§ Your objective
Copy exactly, and only, the lines from the line containing "orange truck: 8 -> 6" through the last line of the records below, both included, and leave out any pictures.

___ Task data

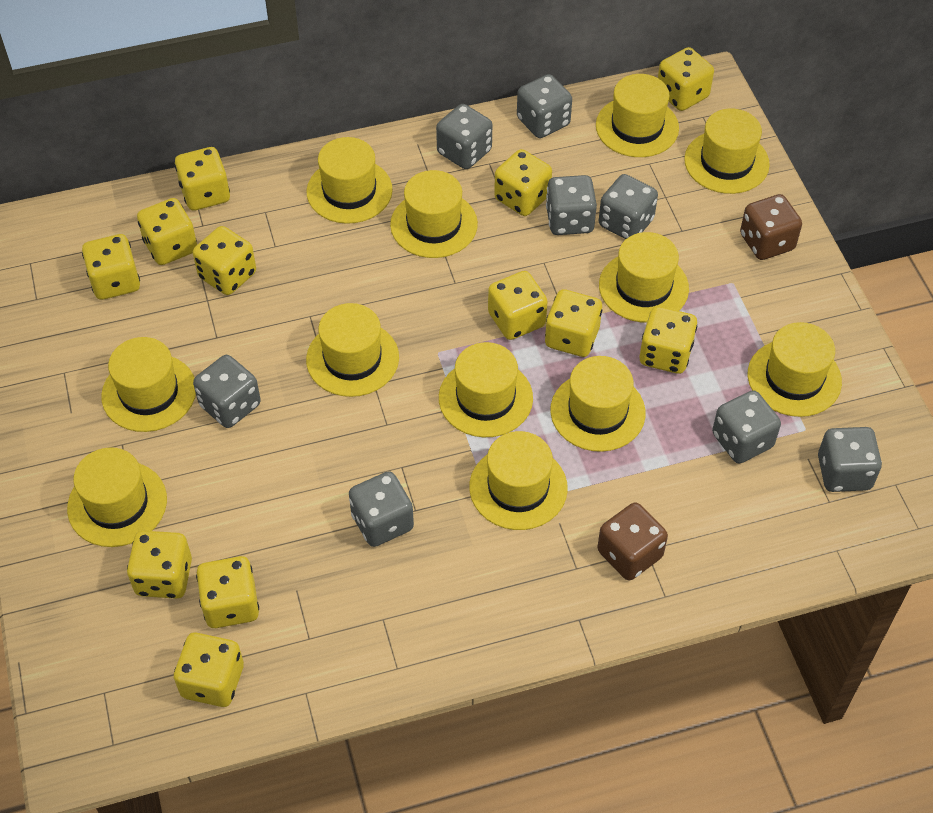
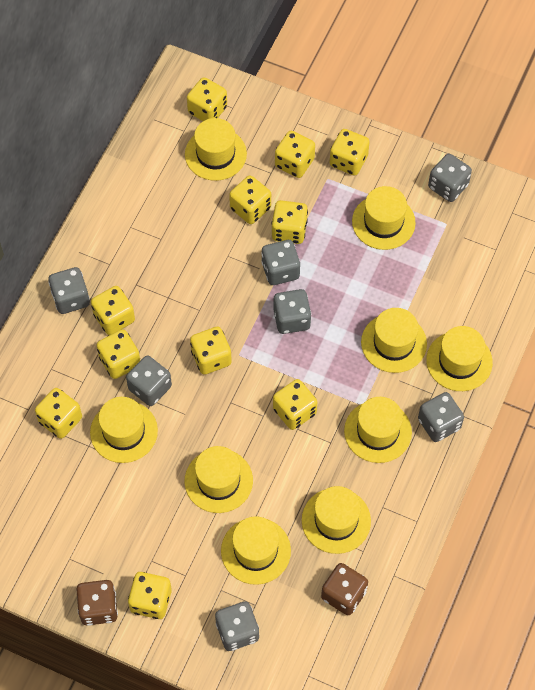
grey dice: 8 -> 7
yellow dice: 12 -> 11
yellow hat: 12 -> 9

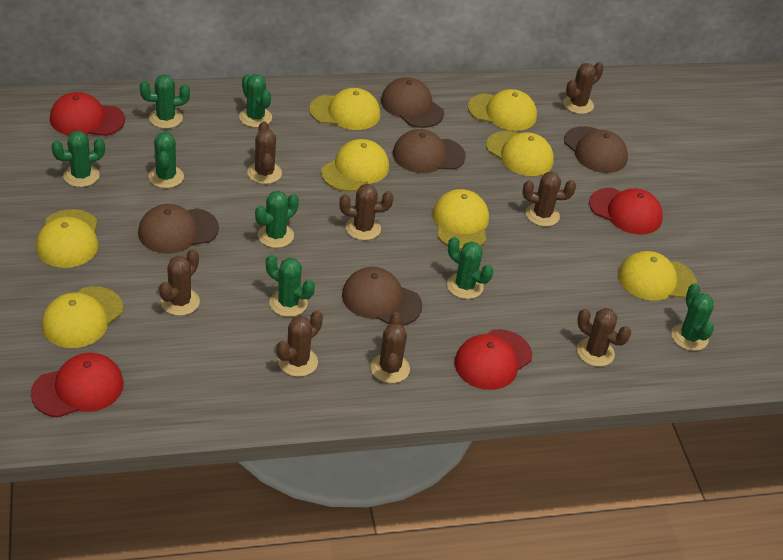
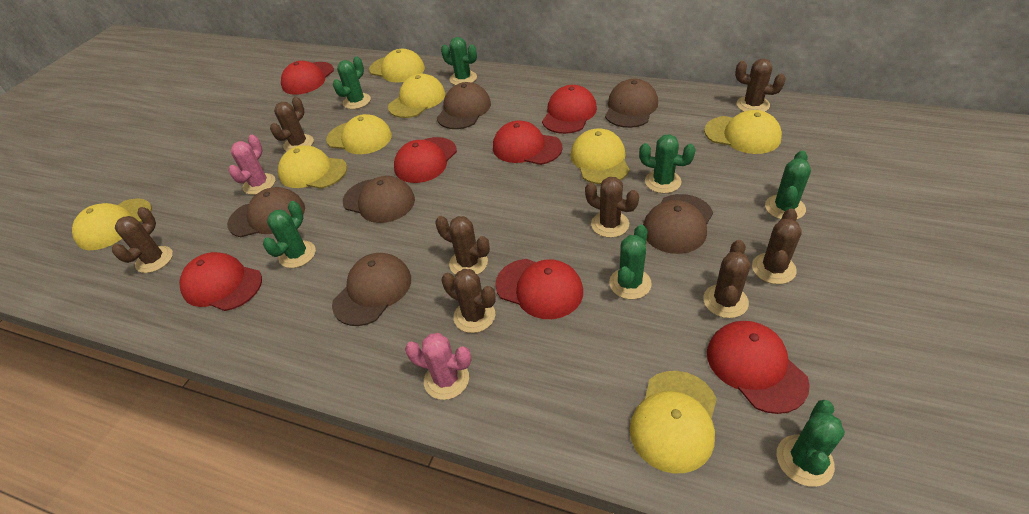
brown cap: 5 -> 6
green cactus: 8 -> 7
pink cactus: 0 -> 2
red cap: 4 -> 7

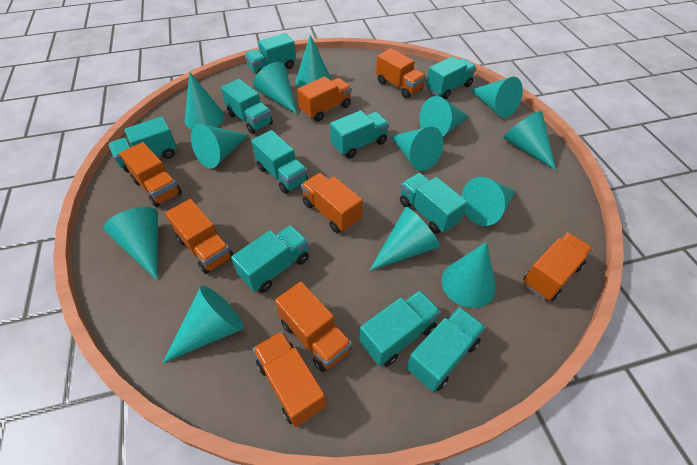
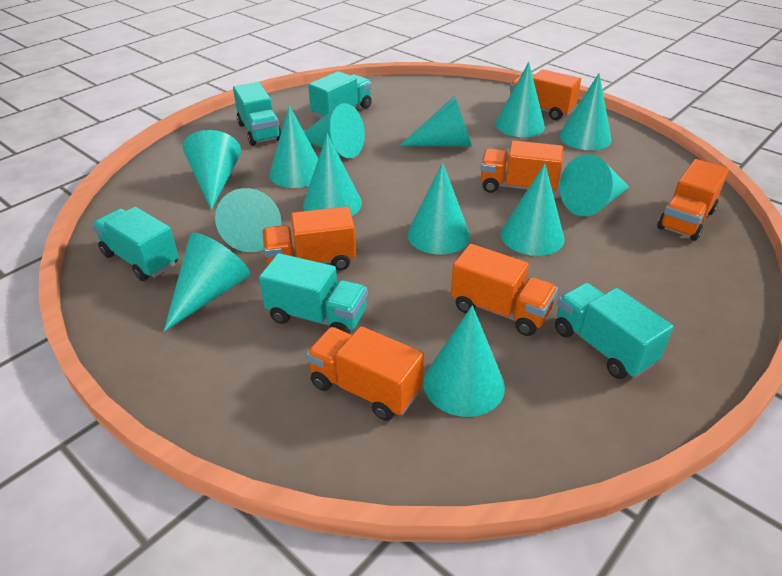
orange truck: 8 -> 6
turquoise truck: 10 -> 5

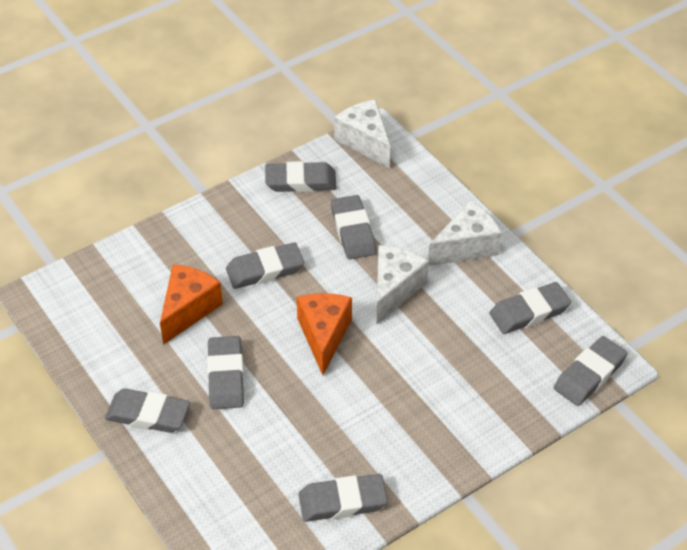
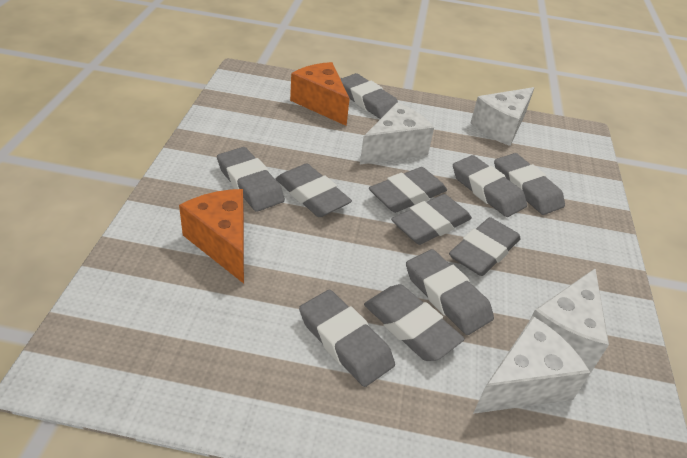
grey eraser: 8 -> 11
white cheese: 3 -> 4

______

§ Exercise output
orange truck: 8 -> 6
turquoise truck: 10 -> 5

grey eraser: 8 -> 11
white cheese: 3 -> 4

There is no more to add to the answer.